(LISTED RECORDS Opens)

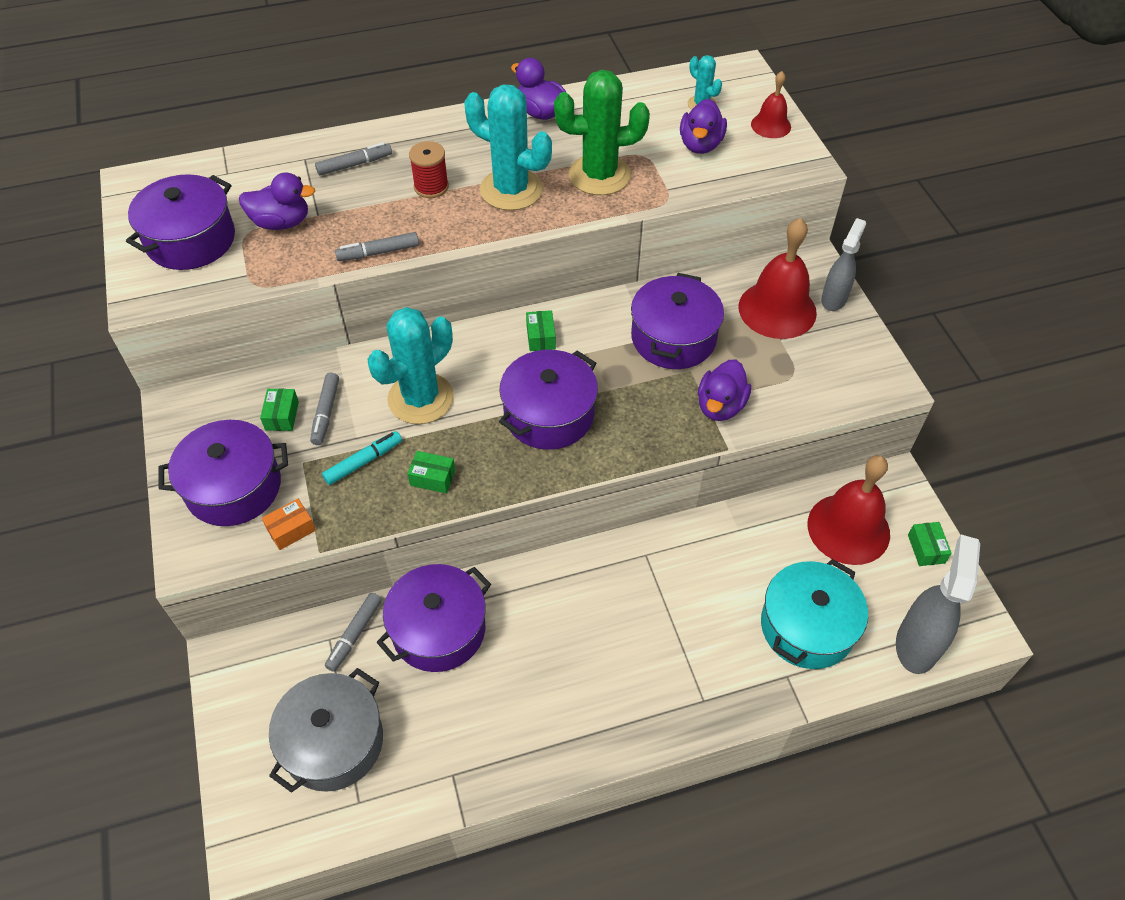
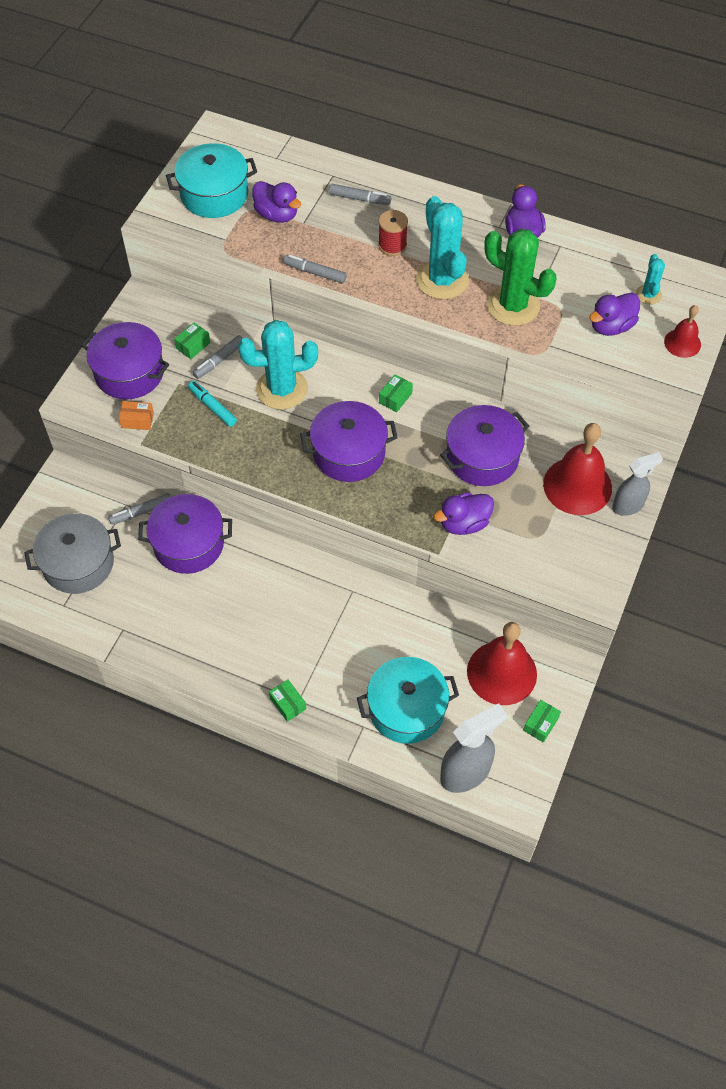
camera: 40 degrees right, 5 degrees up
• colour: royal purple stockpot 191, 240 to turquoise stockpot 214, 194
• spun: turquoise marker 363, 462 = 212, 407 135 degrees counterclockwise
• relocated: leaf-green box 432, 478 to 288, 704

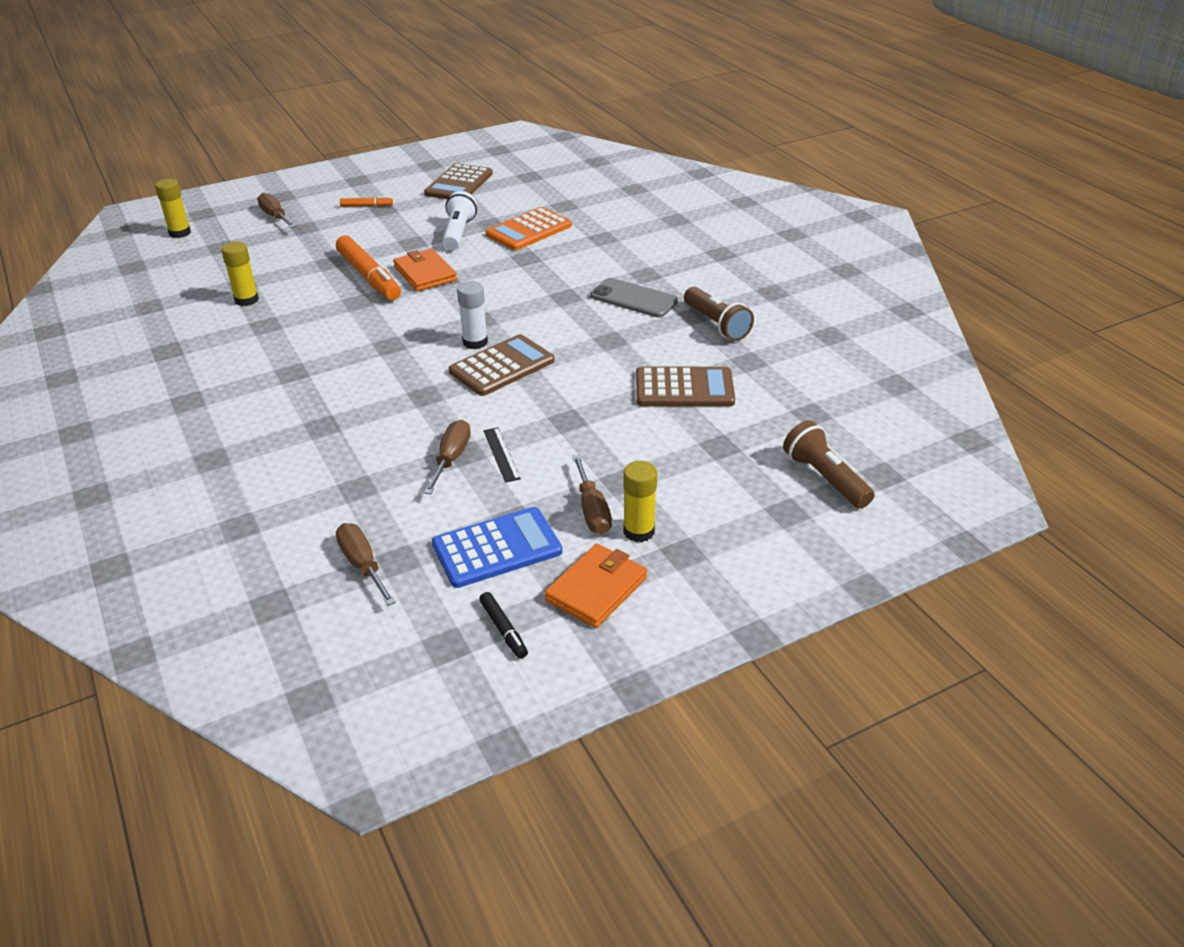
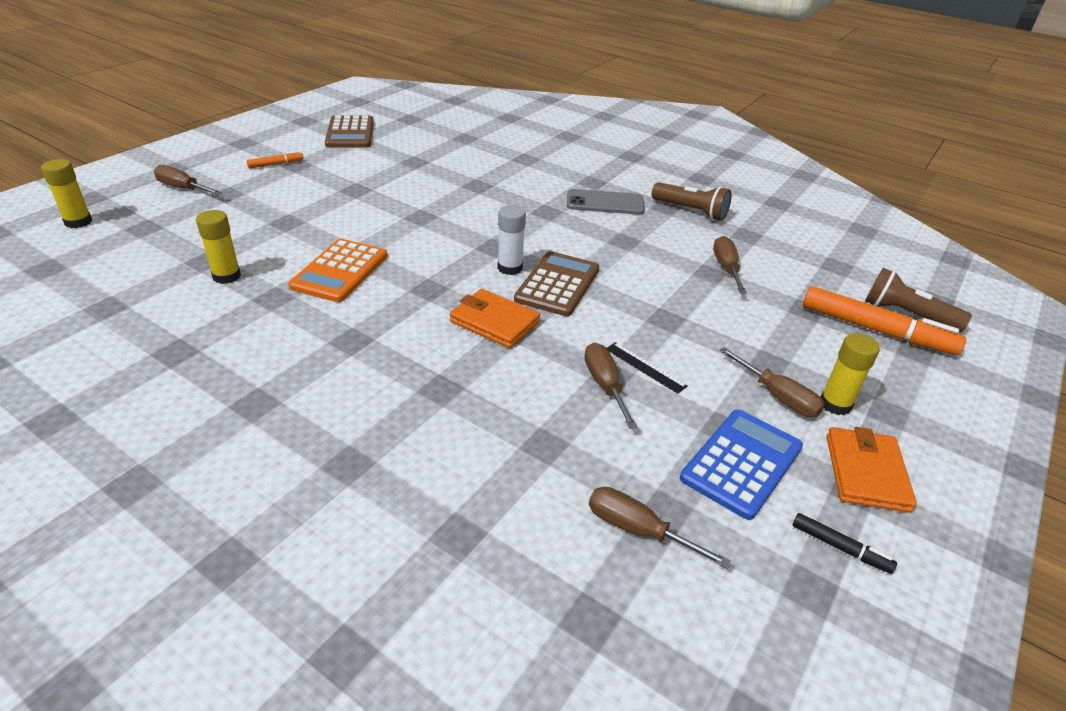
camera: 30 degrees left, 0 degrees up
• missing: pure white pocket torch 458, 233
• relocated: bright orange calculator 529, 230 to 340, 271
• relocated: bright orange marker 369, 276 to 876, 330
• relocated: bright orange billfold 425, 274 to 494, 322
• exchanged: brown calculator 684, 388 to brown hand screwdriver 726, 268

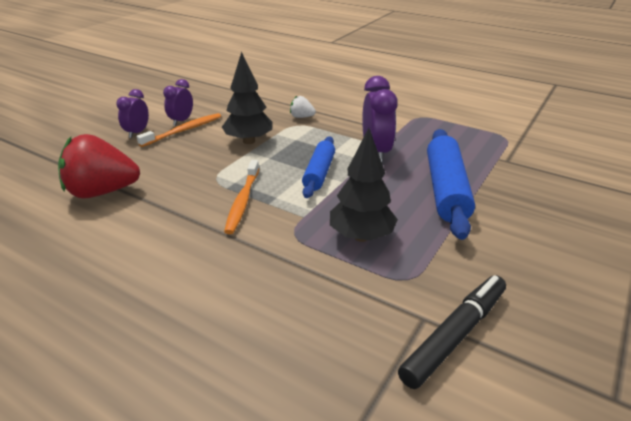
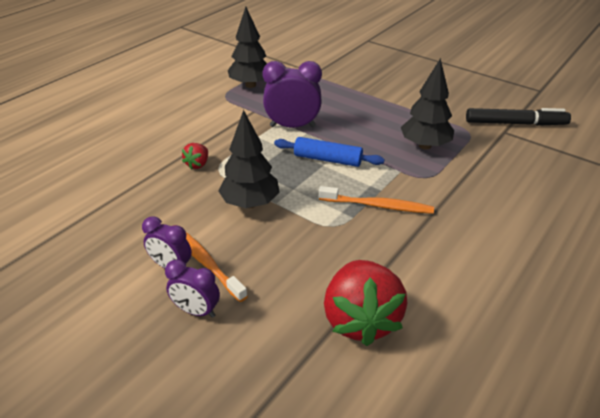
camera: 85 degrees left, 5 degrees up
• colour: pure white toy strawberry 301, 117 to crimson toy strawberry 197, 164
• missing: royal blue dough roller 446, 190
• spun: ebony marker 455, 335 = 515, 123 135 degrees clockwise
• appeared: ebony tree 250, 85

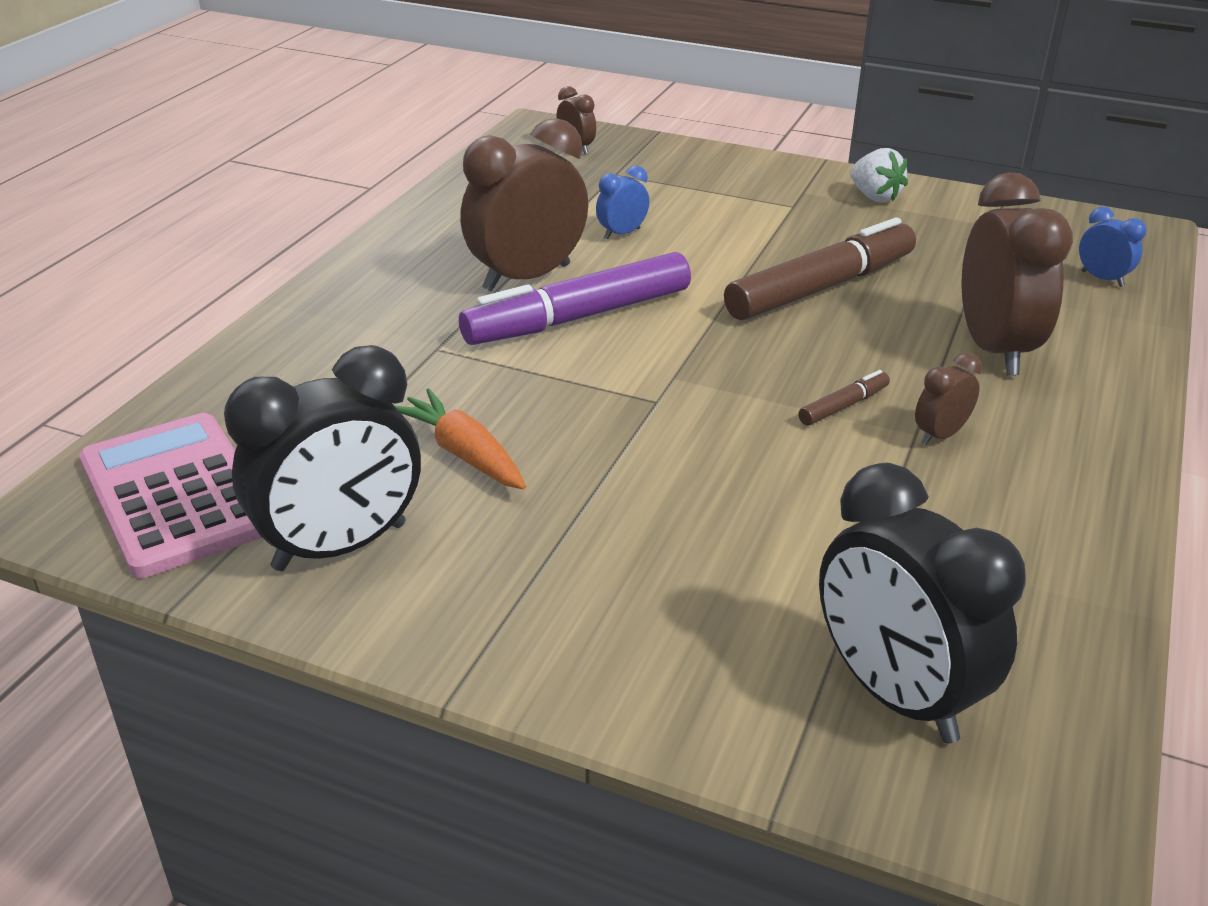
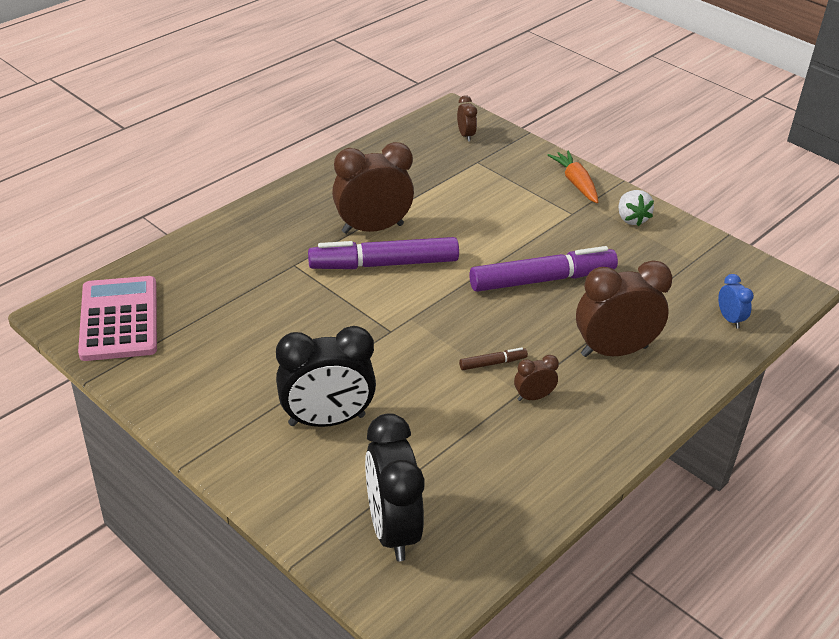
camera: 20 degrees right, 5 degrees up
• missing: royal blue clock 622, 234
• spun: brown clock 994, 350 = 614, 351 120 degrees counterclockwise
• colour: brown marker 820, 288 to royal purple marker 541, 280
• relocated: ebony clock 340, 547 to 327, 420
• relocated: bright orange toy carrot 463, 453 to 576, 183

(LISTED RECORDS Closes)

Please output the material above again, exactly, and omit every image.

• **SOLUTION**:
camera: 40 degrees right, 5 degrees up
• colour: royal purple stockpot 191, 240 to turquoise stockpot 214, 194
• spun: turquoise marker 363, 462 = 212, 407 135 degrees counterclockwise
• relocated: leaf-green box 432, 478 to 288, 704

camera: 30 degrees left, 0 degrees up
• missing: pure white pocket torch 458, 233
• relocated: bright orange calculator 529, 230 to 340, 271
• relocated: bright orange marker 369, 276 to 876, 330
• relocated: bright orange billfold 425, 274 to 494, 322
• exchanged: brown calculator 684, 388 to brown hand screwdriver 726, 268

camera: 85 degrees left, 5 degrees up
• colour: pure white toy strawberry 301, 117 to crimson toy strawberry 197, 164
• missing: royal blue dough roller 446, 190
• spun: ebony marker 455, 335 = 515, 123 135 degrees clockwise
• appeared: ebony tree 250, 85

camera: 20 degrees right, 5 degrees up
• missing: royal blue clock 622, 234
• spun: brown clock 994, 350 = 614, 351 120 degrees counterclockwise
• colour: brown marker 820, 288 to royal purple marker 541, 280
• relocated: ebony clock 340, 547 to 327, 420
• relocated: bright orange toy carrot 463, 453 to 576, 183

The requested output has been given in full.